What you need to do - Print exactly what appears from the line containing "SCALE pin DT: A1 -> B6" through the final line of the data below, pictures excluded.

Records to use -

==*==

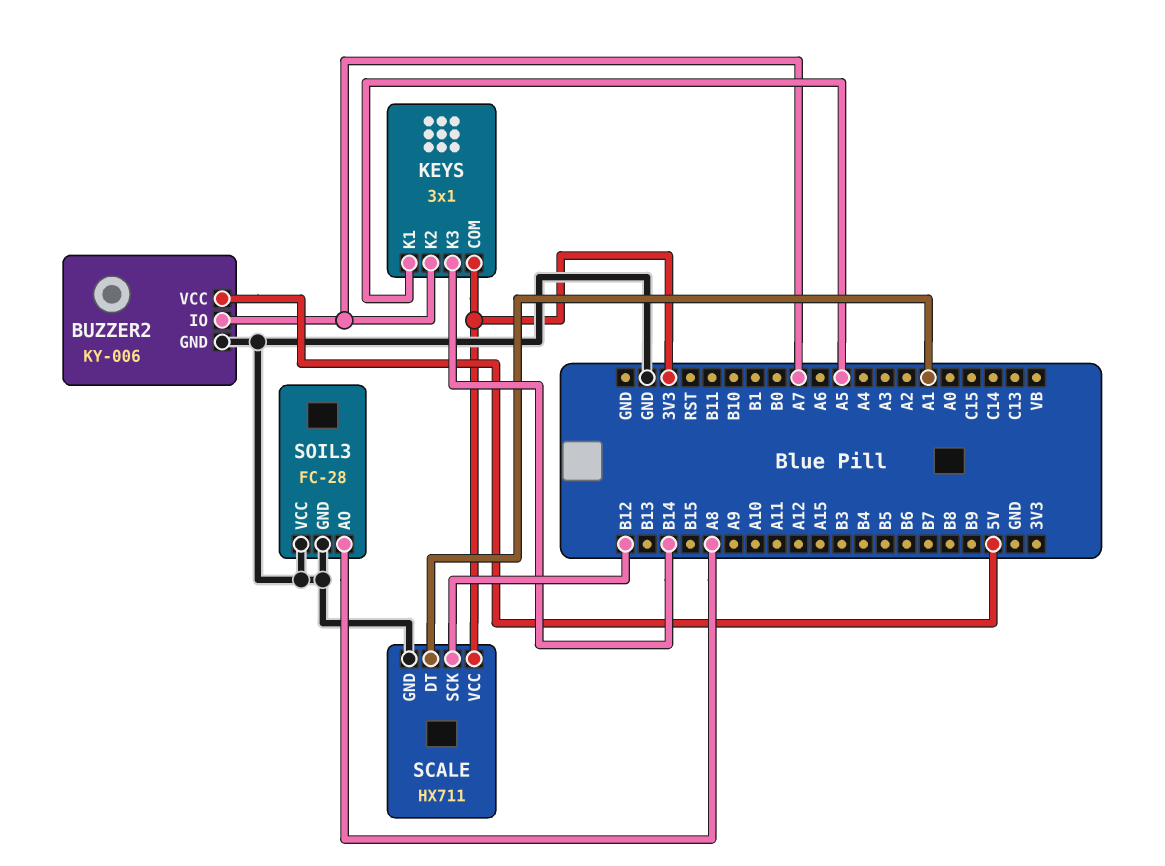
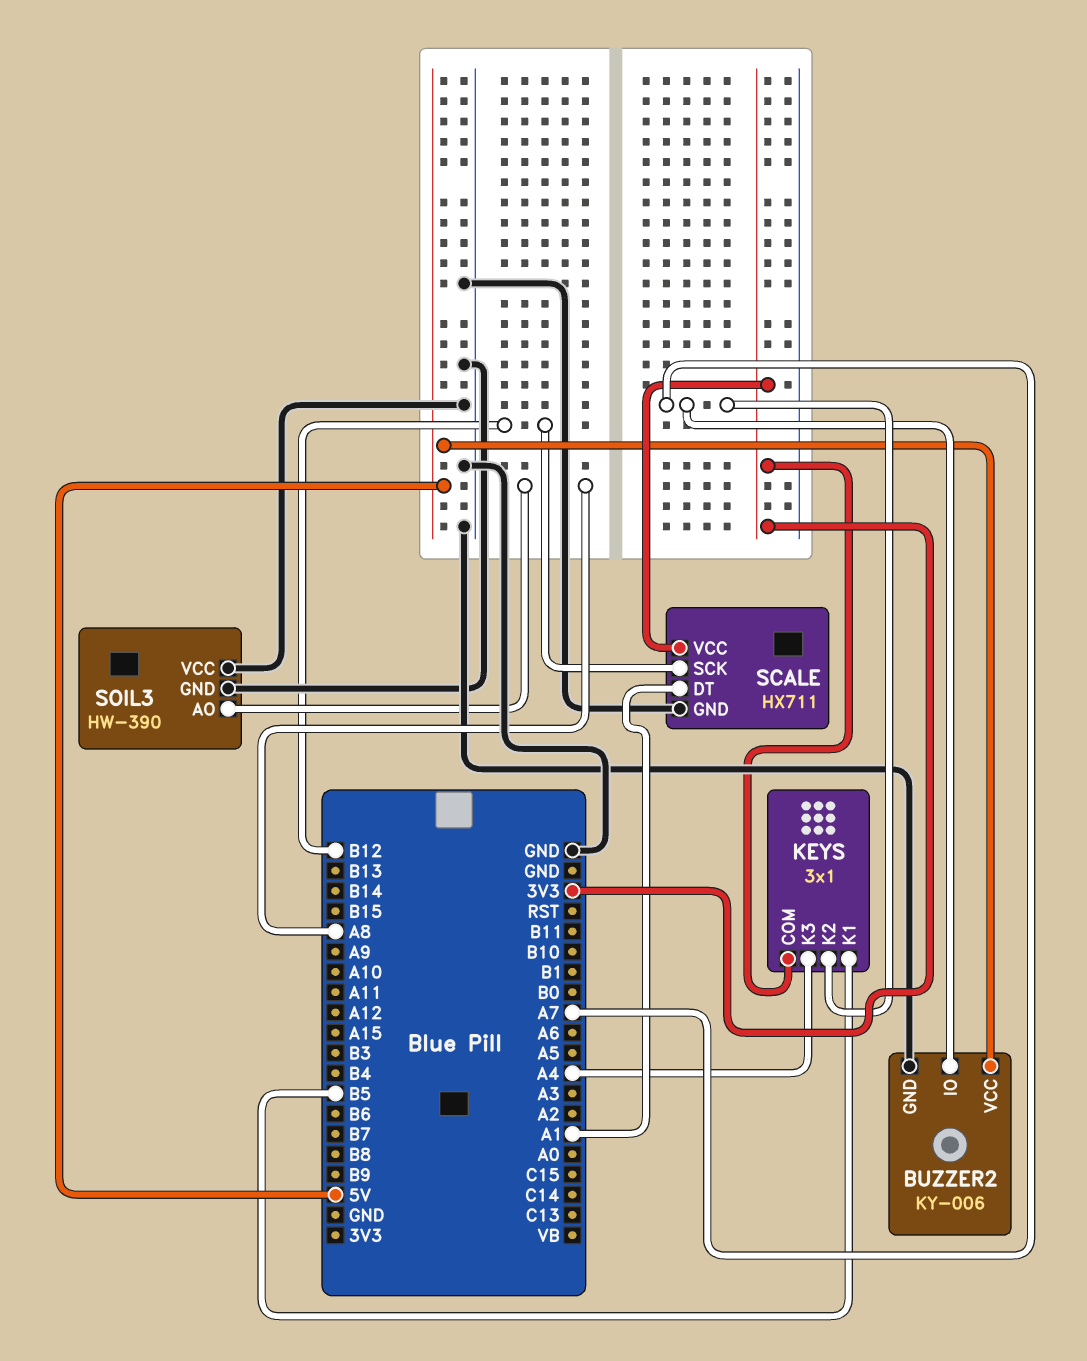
KEYS pin K1: A5 -> B5
KEYS pin K3: B14 -> A4
SOIL3: FC-28 -> HW-390

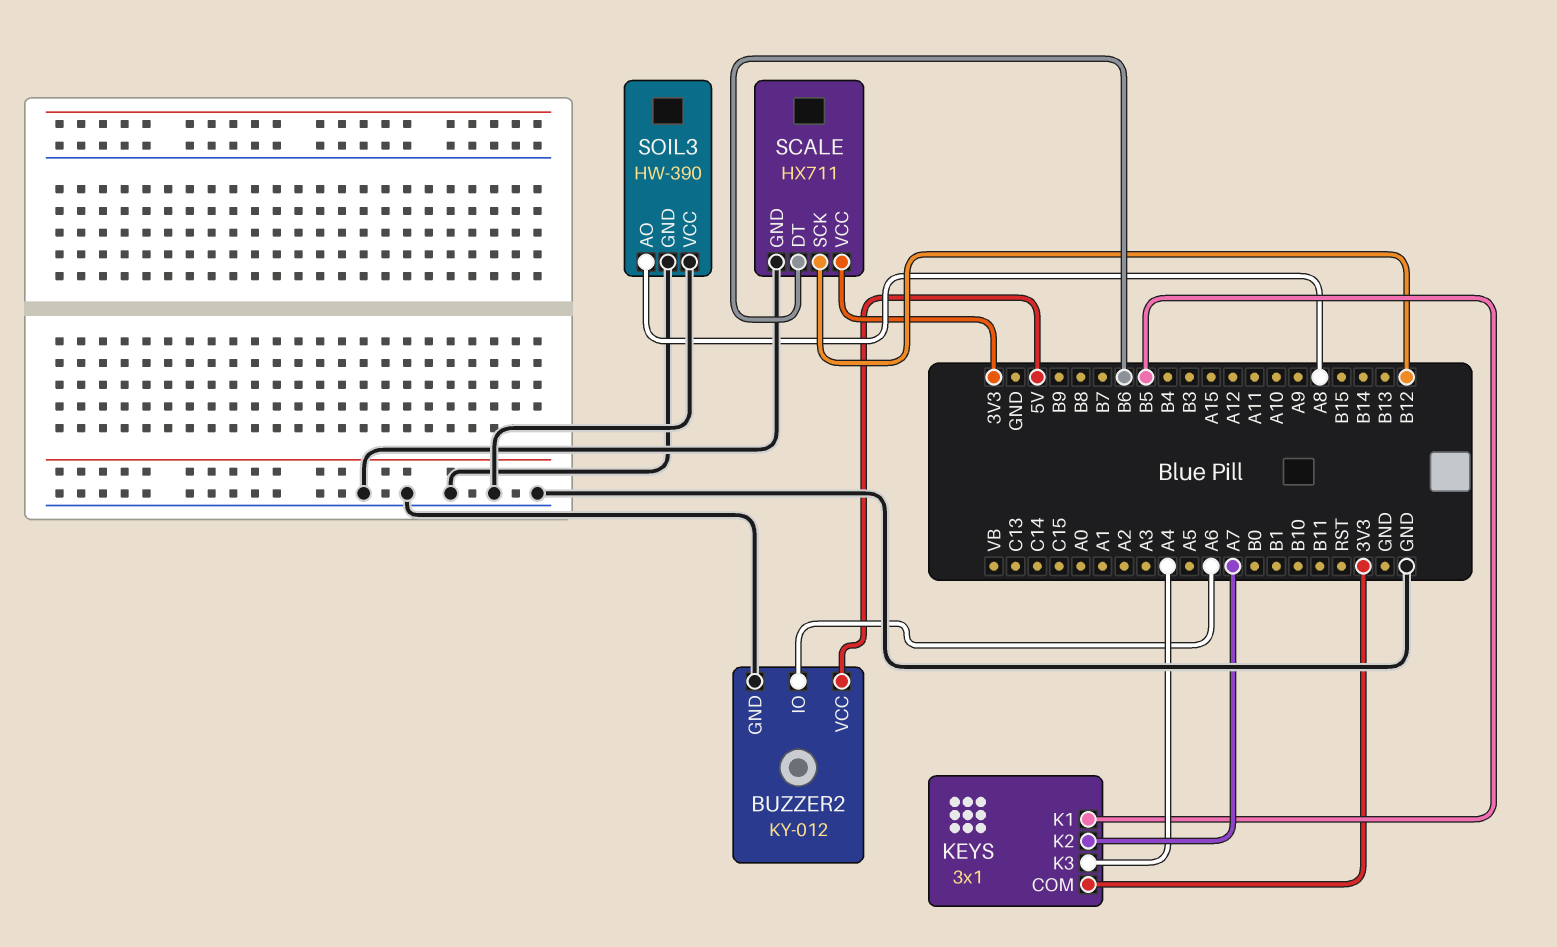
BUZZER2: KY-006 -> KY-012
BUZZER2 pin IO: A7 -> A6
SCALE pin DT: A1 -> B6

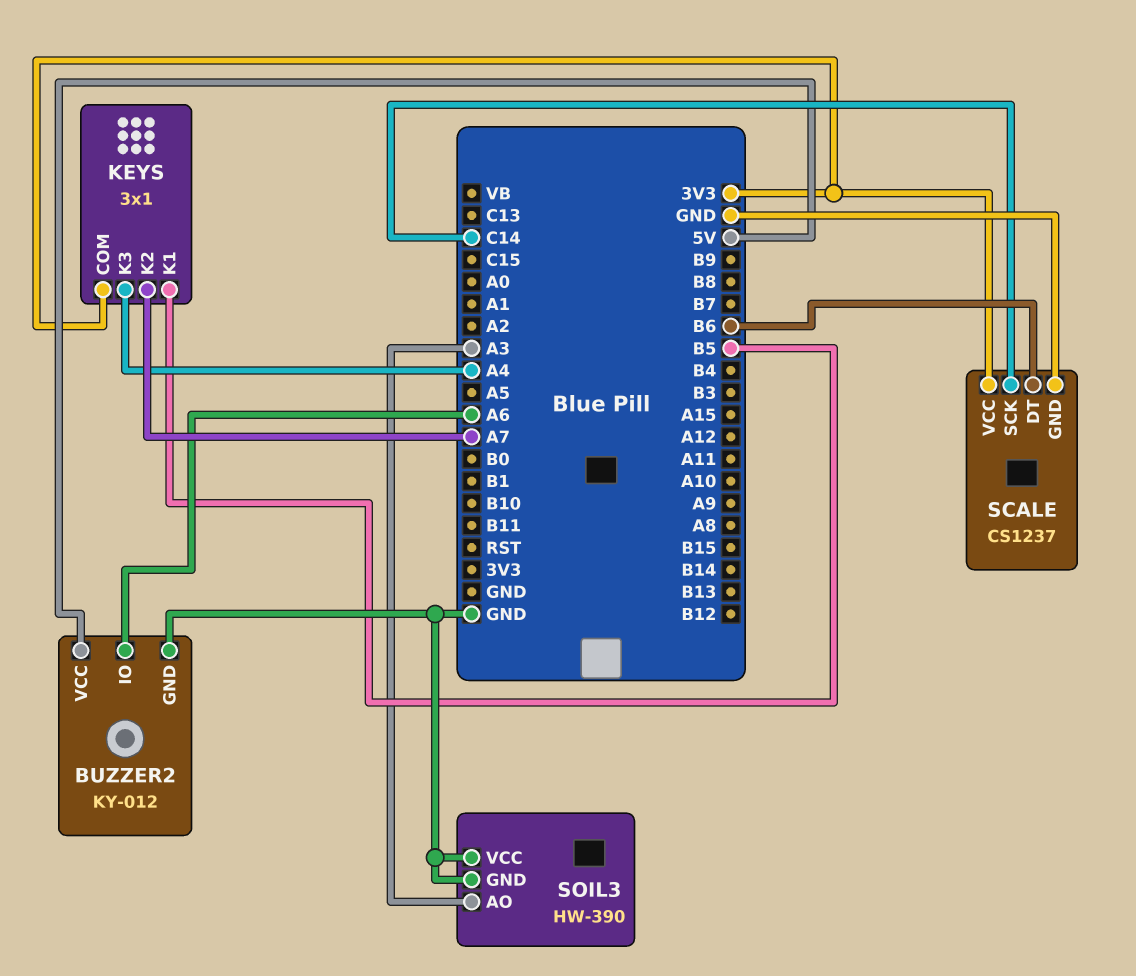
SCALE: HX711 -> CS1237
SCALE pin SCK: B12 -> C14
SOIL3 pin AO: A8 -> A3

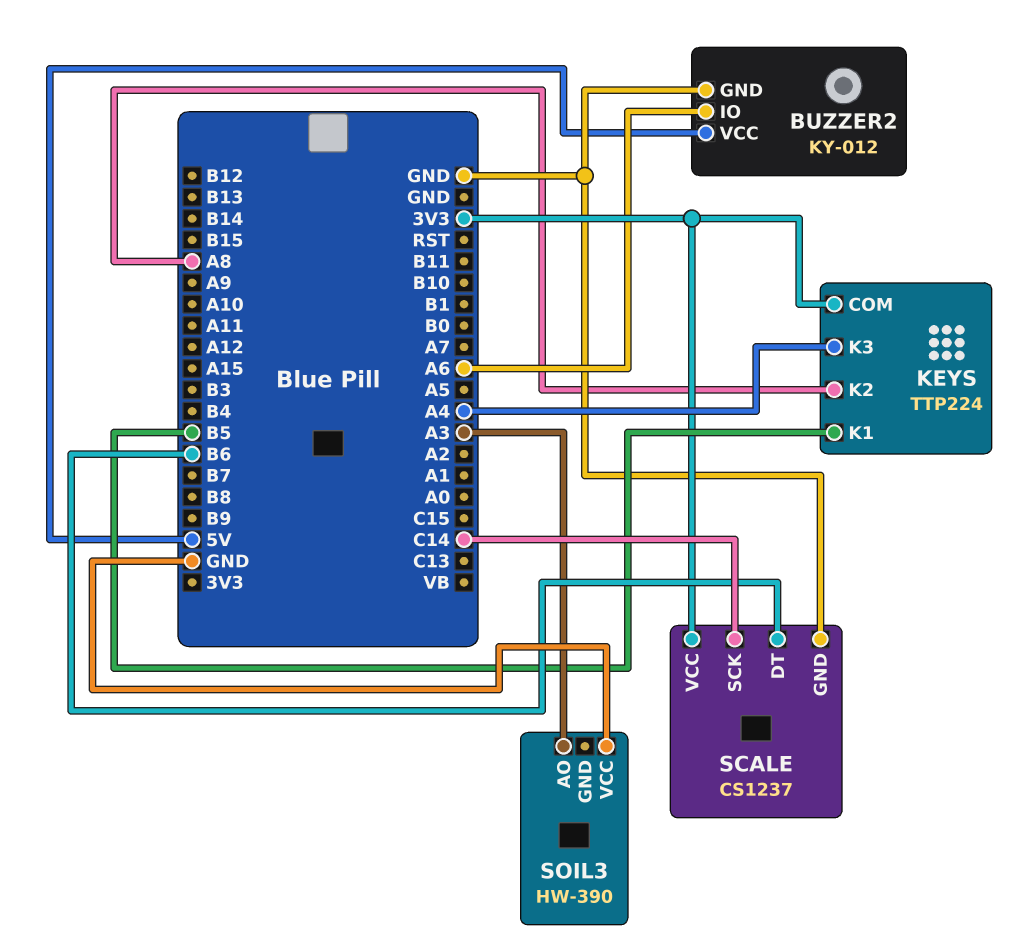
KEYS: 3x1 -> TTP224
KEYS pin K2: A7 -> A8
SOIL3 pin GND: GND -> none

==*==

Exercise solution -
SCALE pin DT: A1 -> B6

SCALE: HX711 -> CS1237
SCALE pin SCK: B12 -> C14
SOIL3 pin AO: A8 -> A3

KEYS: 3x1 -> TTP224
KEYS pin K2: A7 -> A8
SOIL3 pin GND: GND -> none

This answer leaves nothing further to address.